··· Source information ···

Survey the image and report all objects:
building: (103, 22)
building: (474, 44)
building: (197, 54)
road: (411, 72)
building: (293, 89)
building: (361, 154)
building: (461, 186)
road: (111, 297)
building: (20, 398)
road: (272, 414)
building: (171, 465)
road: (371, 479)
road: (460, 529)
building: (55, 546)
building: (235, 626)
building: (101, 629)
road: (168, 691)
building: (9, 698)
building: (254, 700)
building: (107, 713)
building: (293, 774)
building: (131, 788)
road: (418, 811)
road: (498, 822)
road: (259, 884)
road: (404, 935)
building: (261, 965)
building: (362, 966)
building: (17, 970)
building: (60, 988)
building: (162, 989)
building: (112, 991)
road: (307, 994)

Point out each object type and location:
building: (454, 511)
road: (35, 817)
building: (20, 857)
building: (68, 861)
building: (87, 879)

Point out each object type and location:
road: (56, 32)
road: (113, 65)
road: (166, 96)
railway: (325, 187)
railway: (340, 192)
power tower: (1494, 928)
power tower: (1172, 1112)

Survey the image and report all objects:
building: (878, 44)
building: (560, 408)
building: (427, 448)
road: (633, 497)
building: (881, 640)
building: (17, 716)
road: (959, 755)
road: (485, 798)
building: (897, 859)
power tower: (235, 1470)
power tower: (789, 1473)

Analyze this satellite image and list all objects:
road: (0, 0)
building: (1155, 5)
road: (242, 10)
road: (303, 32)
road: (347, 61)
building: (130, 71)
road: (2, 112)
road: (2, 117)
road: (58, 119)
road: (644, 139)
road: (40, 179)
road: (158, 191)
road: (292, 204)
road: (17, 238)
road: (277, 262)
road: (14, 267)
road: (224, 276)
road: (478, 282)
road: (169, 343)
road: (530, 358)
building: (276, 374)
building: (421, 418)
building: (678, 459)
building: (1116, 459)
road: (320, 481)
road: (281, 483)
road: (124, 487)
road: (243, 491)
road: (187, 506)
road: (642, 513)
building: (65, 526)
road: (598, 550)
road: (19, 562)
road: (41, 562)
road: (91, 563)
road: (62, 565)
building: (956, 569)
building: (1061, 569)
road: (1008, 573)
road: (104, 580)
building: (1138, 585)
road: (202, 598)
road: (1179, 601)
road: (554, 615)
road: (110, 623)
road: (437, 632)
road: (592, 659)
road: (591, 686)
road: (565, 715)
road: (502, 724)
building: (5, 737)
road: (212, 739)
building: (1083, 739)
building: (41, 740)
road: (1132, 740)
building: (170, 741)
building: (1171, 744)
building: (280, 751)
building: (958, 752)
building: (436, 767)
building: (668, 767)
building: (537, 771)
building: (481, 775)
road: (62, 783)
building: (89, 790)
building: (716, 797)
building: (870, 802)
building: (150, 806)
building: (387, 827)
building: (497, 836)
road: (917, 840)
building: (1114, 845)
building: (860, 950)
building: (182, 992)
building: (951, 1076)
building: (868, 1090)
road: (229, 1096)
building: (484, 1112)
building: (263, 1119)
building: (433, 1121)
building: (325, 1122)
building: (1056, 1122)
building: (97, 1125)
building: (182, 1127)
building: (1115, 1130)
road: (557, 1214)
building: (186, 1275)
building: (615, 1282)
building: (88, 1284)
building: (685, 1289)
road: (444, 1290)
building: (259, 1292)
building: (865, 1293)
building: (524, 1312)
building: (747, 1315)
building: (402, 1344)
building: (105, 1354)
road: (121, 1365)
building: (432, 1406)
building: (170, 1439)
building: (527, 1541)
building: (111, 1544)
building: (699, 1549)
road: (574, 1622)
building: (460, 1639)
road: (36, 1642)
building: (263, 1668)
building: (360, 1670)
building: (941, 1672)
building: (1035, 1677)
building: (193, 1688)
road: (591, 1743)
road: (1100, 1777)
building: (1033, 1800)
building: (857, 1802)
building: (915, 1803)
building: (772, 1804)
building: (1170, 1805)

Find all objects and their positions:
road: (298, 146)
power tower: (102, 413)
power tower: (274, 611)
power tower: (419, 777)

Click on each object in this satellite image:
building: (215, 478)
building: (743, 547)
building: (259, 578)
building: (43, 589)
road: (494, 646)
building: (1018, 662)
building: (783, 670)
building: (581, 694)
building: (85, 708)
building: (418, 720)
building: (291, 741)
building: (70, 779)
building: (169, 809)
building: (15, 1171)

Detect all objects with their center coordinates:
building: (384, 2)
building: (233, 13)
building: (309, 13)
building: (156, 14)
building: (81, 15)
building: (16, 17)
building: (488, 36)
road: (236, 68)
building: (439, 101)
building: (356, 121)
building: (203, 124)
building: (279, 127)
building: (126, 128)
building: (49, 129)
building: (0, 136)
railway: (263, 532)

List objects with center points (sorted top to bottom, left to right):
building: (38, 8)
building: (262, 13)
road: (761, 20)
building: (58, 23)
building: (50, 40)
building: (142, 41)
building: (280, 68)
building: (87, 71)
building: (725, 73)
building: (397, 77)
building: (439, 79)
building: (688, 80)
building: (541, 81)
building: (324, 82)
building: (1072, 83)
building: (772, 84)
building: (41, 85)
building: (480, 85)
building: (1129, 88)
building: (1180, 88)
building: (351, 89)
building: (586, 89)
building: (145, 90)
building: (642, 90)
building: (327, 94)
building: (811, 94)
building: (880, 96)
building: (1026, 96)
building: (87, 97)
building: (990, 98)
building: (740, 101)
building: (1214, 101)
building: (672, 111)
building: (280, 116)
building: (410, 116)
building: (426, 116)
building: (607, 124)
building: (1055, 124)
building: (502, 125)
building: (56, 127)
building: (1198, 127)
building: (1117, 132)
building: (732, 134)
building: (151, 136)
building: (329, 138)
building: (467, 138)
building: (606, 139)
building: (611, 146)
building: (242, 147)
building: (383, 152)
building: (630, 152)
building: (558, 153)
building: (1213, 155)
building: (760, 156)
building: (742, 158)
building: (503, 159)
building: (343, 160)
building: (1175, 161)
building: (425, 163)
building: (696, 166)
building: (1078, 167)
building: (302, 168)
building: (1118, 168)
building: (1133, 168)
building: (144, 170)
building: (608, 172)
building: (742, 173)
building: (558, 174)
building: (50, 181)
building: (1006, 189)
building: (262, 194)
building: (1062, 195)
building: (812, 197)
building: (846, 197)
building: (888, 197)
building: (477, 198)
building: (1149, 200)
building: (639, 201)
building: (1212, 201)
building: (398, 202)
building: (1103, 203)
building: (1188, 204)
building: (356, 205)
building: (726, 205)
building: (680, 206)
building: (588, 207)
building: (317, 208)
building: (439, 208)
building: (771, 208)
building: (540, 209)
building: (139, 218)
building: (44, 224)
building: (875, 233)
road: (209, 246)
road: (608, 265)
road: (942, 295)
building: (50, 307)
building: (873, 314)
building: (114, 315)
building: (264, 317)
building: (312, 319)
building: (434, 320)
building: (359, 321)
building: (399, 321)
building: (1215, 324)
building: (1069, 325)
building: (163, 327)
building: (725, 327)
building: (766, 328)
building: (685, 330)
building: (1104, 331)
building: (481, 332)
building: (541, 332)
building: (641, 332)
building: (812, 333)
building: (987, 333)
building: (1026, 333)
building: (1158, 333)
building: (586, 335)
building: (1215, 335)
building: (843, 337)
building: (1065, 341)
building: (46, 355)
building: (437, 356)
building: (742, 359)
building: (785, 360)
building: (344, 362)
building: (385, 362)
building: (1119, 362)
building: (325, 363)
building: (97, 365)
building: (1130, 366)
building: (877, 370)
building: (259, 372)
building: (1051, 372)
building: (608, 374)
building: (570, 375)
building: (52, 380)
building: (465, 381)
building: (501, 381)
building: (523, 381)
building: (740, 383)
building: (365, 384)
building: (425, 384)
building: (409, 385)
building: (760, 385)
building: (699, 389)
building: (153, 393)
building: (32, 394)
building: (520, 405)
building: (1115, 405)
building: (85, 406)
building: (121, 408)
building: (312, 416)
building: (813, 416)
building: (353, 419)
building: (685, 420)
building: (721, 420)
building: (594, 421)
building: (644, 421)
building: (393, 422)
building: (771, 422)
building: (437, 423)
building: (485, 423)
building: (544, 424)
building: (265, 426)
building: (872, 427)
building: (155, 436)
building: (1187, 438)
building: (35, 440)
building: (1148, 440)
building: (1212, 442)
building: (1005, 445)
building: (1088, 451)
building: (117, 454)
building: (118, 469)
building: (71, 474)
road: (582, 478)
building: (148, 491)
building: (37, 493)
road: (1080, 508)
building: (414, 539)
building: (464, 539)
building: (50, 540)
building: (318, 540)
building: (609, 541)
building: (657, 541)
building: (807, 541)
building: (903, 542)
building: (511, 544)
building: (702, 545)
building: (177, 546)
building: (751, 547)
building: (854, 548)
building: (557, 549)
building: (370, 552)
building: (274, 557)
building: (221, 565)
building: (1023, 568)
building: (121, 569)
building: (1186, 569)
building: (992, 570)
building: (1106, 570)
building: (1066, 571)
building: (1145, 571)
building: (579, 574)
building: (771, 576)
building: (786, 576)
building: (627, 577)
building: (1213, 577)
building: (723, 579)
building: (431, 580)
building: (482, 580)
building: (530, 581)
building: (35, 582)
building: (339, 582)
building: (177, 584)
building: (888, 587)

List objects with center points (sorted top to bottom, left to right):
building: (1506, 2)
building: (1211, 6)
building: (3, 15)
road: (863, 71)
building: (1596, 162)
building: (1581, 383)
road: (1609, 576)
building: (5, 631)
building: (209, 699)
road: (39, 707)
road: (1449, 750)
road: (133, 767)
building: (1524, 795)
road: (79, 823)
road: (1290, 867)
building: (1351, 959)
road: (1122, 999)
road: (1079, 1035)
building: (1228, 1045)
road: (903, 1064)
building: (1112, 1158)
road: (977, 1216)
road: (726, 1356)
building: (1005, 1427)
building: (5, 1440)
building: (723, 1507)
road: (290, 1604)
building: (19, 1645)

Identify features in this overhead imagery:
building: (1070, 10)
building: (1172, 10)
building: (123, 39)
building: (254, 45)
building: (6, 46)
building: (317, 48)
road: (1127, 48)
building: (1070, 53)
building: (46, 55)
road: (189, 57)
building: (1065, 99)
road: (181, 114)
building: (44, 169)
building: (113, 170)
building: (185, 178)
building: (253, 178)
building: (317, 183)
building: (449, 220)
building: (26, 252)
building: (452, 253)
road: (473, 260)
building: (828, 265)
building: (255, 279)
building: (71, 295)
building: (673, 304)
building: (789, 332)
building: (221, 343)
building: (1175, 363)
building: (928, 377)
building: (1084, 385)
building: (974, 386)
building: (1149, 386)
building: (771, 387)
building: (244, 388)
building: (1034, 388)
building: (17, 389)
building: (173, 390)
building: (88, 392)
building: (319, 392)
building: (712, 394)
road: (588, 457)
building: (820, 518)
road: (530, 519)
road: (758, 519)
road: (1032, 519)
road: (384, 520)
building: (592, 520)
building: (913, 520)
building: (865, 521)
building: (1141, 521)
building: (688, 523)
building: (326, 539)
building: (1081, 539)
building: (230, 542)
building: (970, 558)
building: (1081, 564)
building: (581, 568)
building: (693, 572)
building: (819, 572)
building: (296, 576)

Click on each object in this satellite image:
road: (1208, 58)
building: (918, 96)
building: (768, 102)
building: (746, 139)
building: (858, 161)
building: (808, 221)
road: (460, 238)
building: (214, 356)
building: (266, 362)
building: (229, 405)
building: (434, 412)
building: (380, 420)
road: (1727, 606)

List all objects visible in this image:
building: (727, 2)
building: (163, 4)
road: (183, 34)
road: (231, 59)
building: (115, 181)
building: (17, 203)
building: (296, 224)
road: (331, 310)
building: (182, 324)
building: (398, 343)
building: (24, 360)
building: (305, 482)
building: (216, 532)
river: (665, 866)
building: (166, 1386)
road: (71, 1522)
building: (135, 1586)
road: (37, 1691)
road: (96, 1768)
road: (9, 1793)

···

Assignment
Going through the entries above, count each line that has the word "their" and report only the count.

Answer below
2